[Opening Material for the task section]
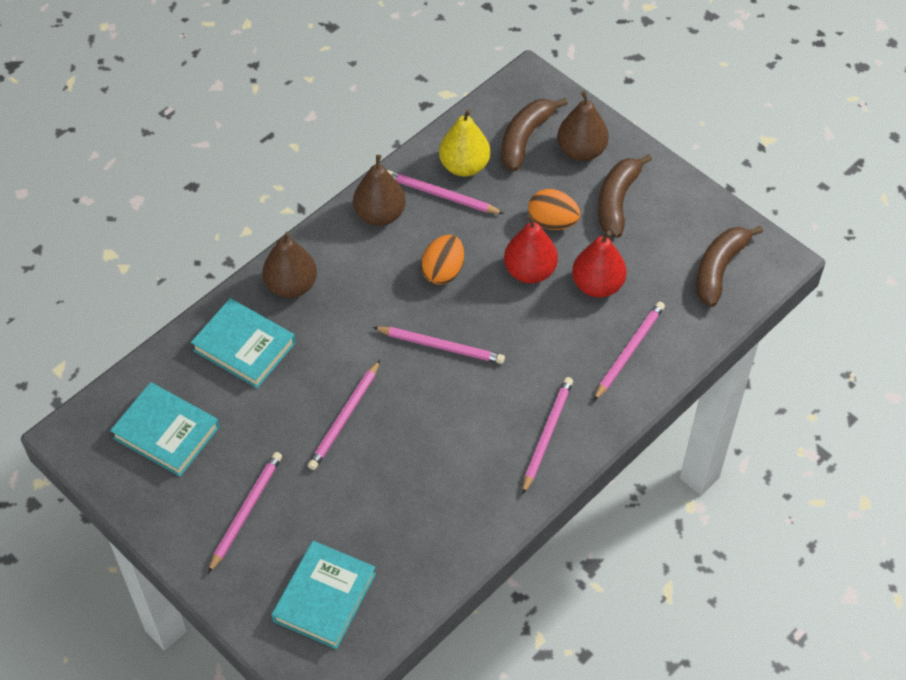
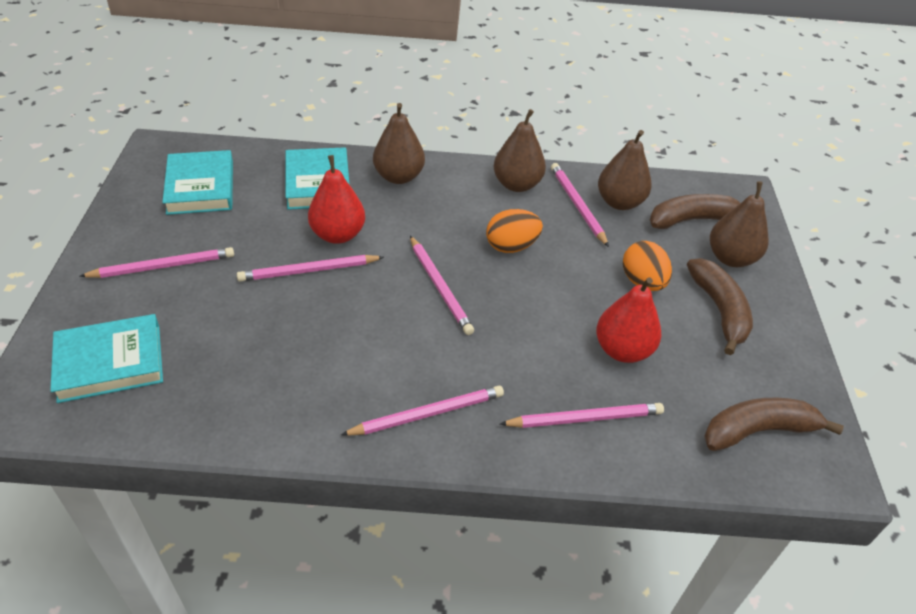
camera: 45 degrees right, 10 degrees down
(464, 166) = (619, 202): yellow pear -> brown pear
(530, 271) = (578, 297): red pear -> red pear (338, 235)
(617, 201) = (719, 310): brown banana -> brown banana turned 105 degrees clockwise

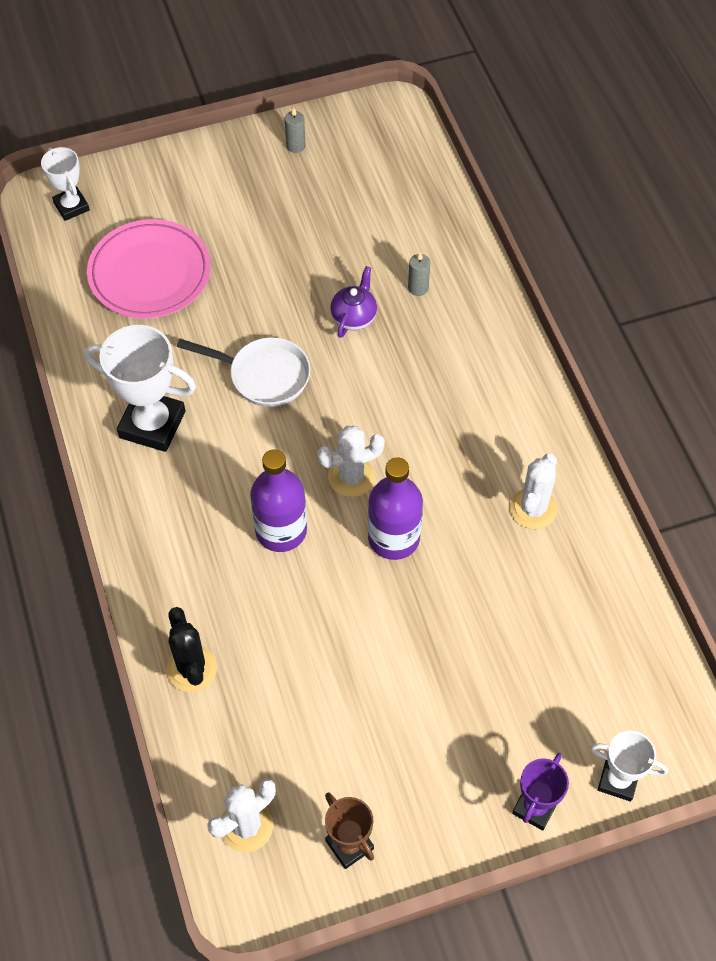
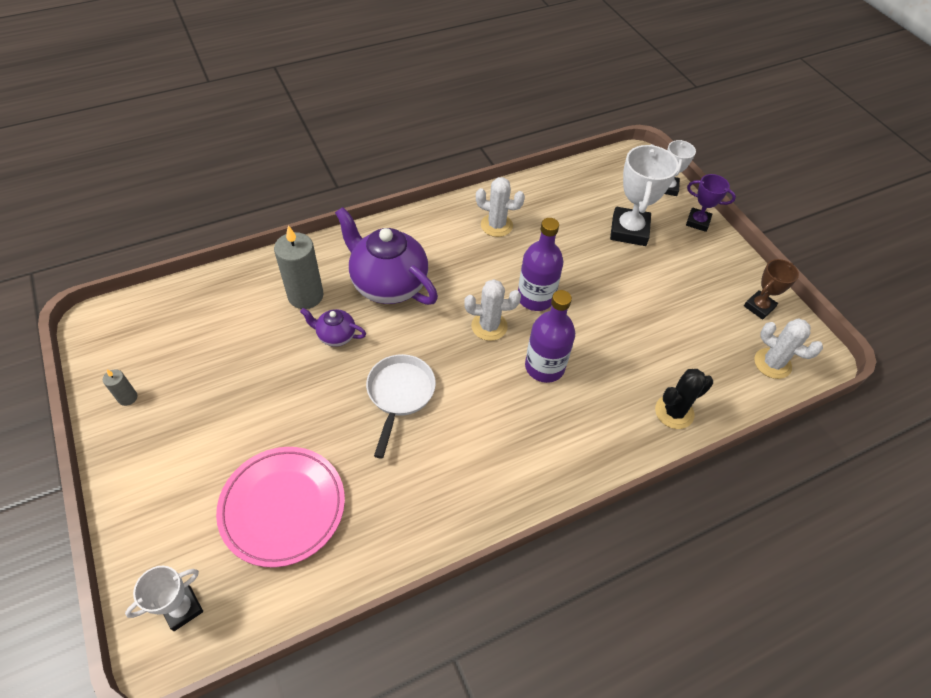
camera: 100 degrees left, 5 degrees down
(152, 424) = (460, 476): white trophy -> white trophy (629, 230)
(351, 477) = (489, 326): white cactus -> white cactus turned 60 degrees counterclockwise
(418, 288) = (305, 296): grey candle -> grey candle, size x2.10
(430, 372) = (388, 284): none -> purple teapot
[Closing Material for the task section]
**What you have to do:**
From the line containing "(351, 477) = (489, 326): white" to the last line of the data above, copy each line exactly and add nothing.

**Task solution:**
(351, 477) = (489, 326): white cactus -> white cactus turned 60 degrees counterclockwise
(418, 288) = (305, 296): grey candle -> grey candle, size x2.10
(430, 372) = (388, 284): none -> purple teapot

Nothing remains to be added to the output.